— START OF Extracted records —

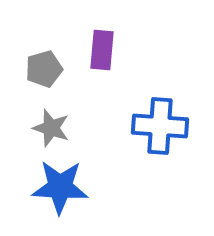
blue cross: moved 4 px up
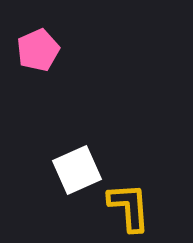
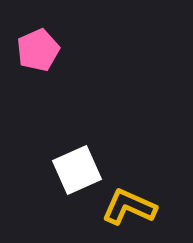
yellow L-shape: rotated 62 degrees counterclockwise
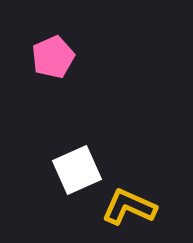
pink pentagon: moved 15 px right, 7 px down
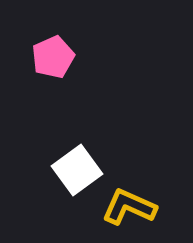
white square: rotated 12 degrees counterclockwise
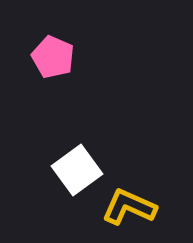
pink pentagon: rotated 24 degrees counterclockwise
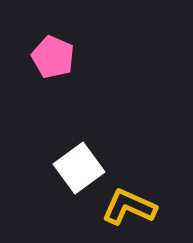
white square: moved 2 px right, 2 px up
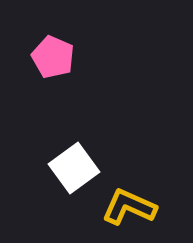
white square: moved 5 px left
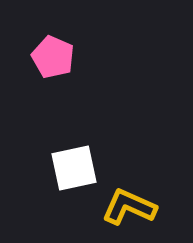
white square: rotated 24 degrees clockwise
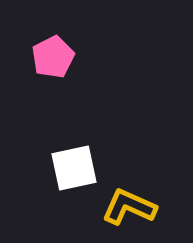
pink pentagon: rotated 21 degrees clockwise
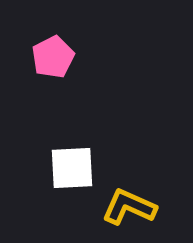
white square: moved 2 px left; rotated 9 degrees clockwise
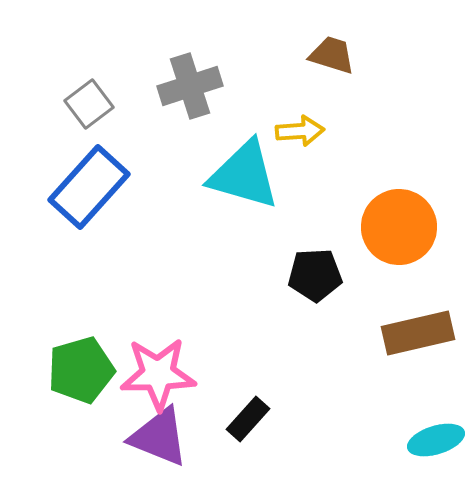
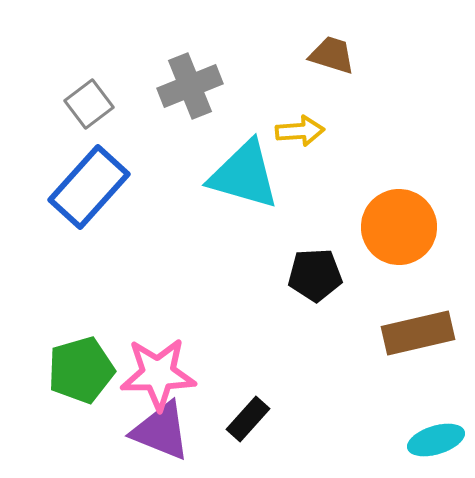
gray cross: rotated 4 degrees counterclockwise
purple triangle: moved 2 px right, 6 px up
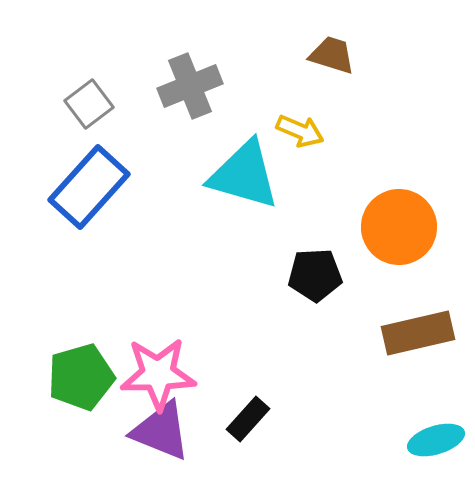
yellow arrow: rotated 27 degrees clockwise
green pentagon: moved 7 px down
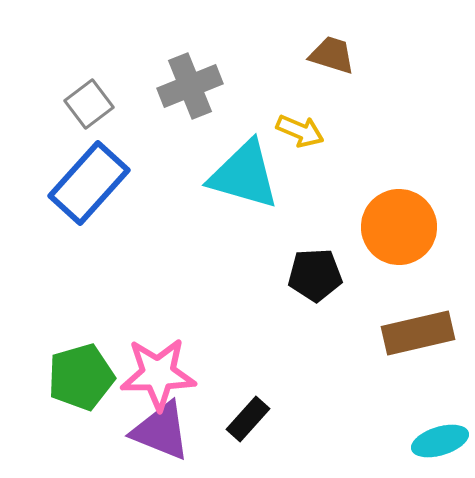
blue rectangle: moved 4 px up
cyan ellipse: moved 4 px right, 1 px down
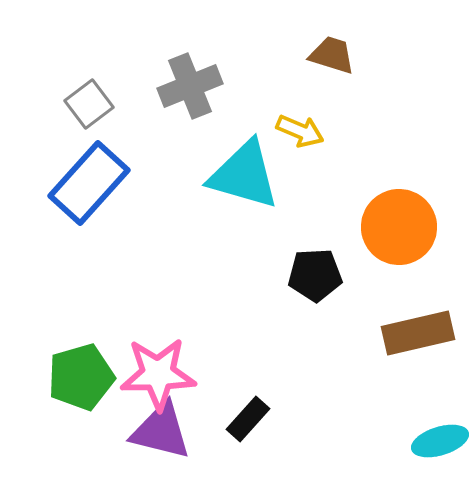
purple triangle: rotated 8 degrees counterclockwise
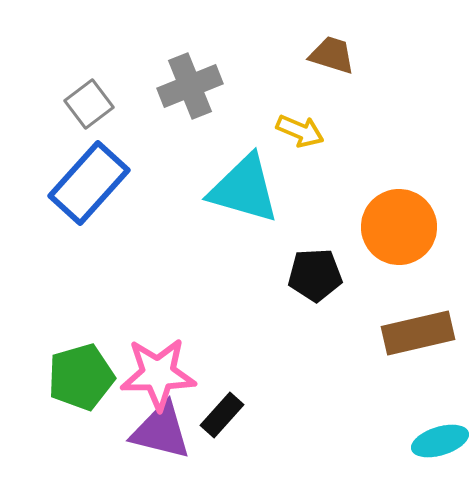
cyan triangle: moved 14 px down
black rectangle: moved 26 px left, 4 px up
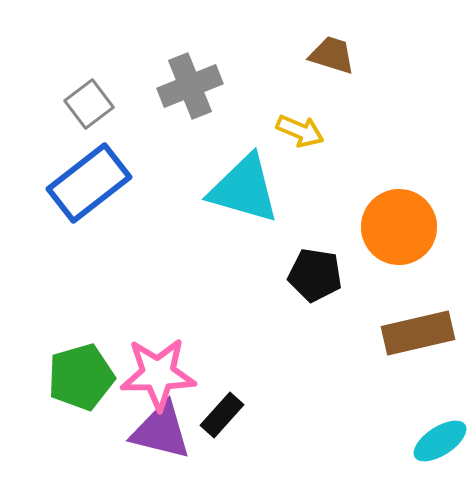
blue rectangle: rotated 10 degrees clockwise
black pentagon: rotated 12 degrees clockwise
cyan ellipse: rotated 16 degrees counterclockwise
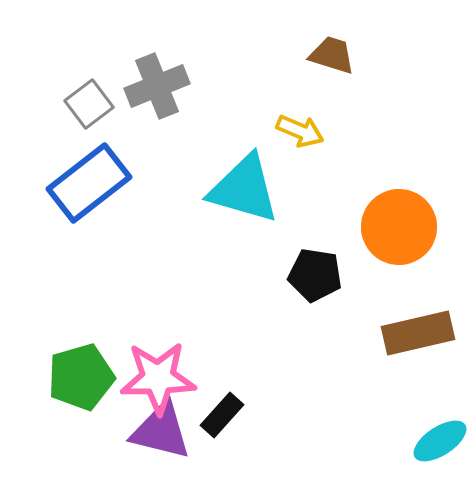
gray cross: moved 33 px left
pink star: moved 4 px down
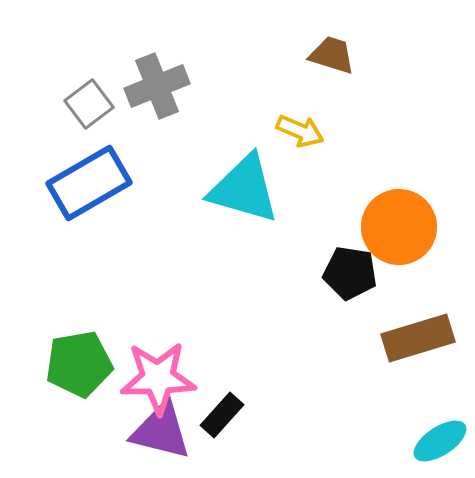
blue rectangle: rotated 8 degrees clockwise
black pentagon: moved 35 px right, 2 px up
brown rectangle: moved 5 px down; rotated 4 degrees counterclockwise
green pentagon: moved 2 px left, 13 px up; rotated 6 degrees clockwise
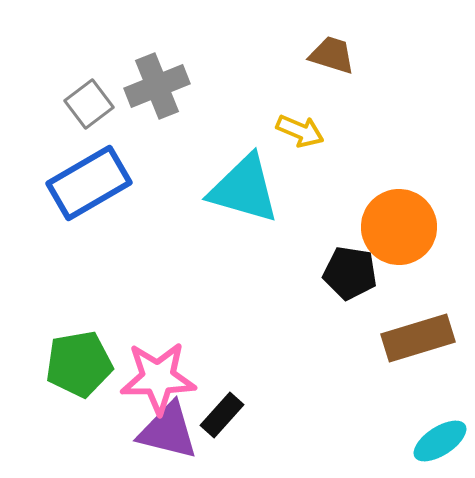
purple triangle: moved 7 px right
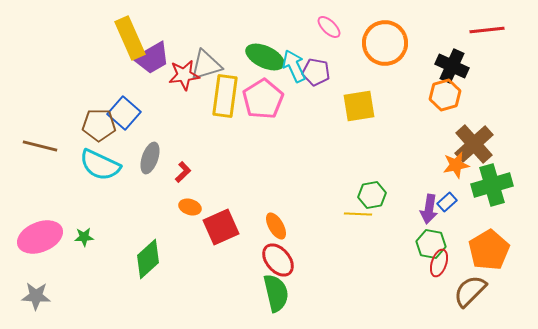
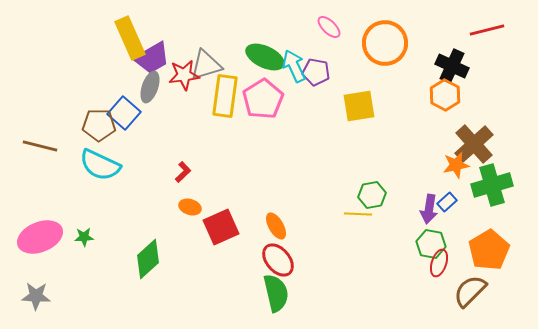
red line at (487, 30): rotated 8 degrees counterclockwise
orange hexagon at (445, 95): rotated 16 degrees counterclockwise
gray ellipse at (150, 158): moved 71 px up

— END OF Extracted records —

#### Task
Copy every line of the records above verbatim, leaving out the pictures.

#### Worked solution
blue cross: moved 4 px up
yellow L-shape: rotated 62 degrees counterclockwise
pink pentagon: moved 15 px right, 7 px down
white square: rotated 12 degrees counterclockwise
pink pentagon: rotated 24 degrees counterclockwise
white square: moved 2 px right, 2 px up
white square: moved 5 px left
white square: rotated 24 degrees clockwise
pink pentagon: rotated 21 degrees clockwise
white square: moved 2 px left; rotated 9 degrees clockwise
gray cross: rotated 4 degrees counterclockwise
purple triangle: moved 2 px right, 6 px up
yellow arrow: rotated 27 degrees clockwise
green pentagon: moved 7 px down
blue rectangle: moved 4 px up
cyan ellipse: moved 4 px right, 1 px down
purple triangle: rotated 8 degrees counterclockwise
cyan triangle: moved 14 px down
black rectangle: moved 26 px left, 4 px up
blue rectangle: rotated 10 degrees clockwise
black pentagon: rotated 12 degrees clockwise
cyan ellipse: rotated 16 degrees counterclockwise
gray cross: moved 33 px left
pink star: moved 4 px down
blue rectangle: rotated 8 degrees clockwise
black pentagon: moved 35 px right, 2 px up
brown rectangle: moved 5 px down; rotated 4 degrees counterclockwise
green pentagon: moved 2 px left, 13 px up; rotated 6 degrees clockwise
purple triangle: moved 7 px right
red line at (487, 30): rotated 8 degrees counterclockwise
orange hexagon at (445, 95): rotated 16 degrees counterclockwise
gray ellipse at (150, 158): moved 71 px up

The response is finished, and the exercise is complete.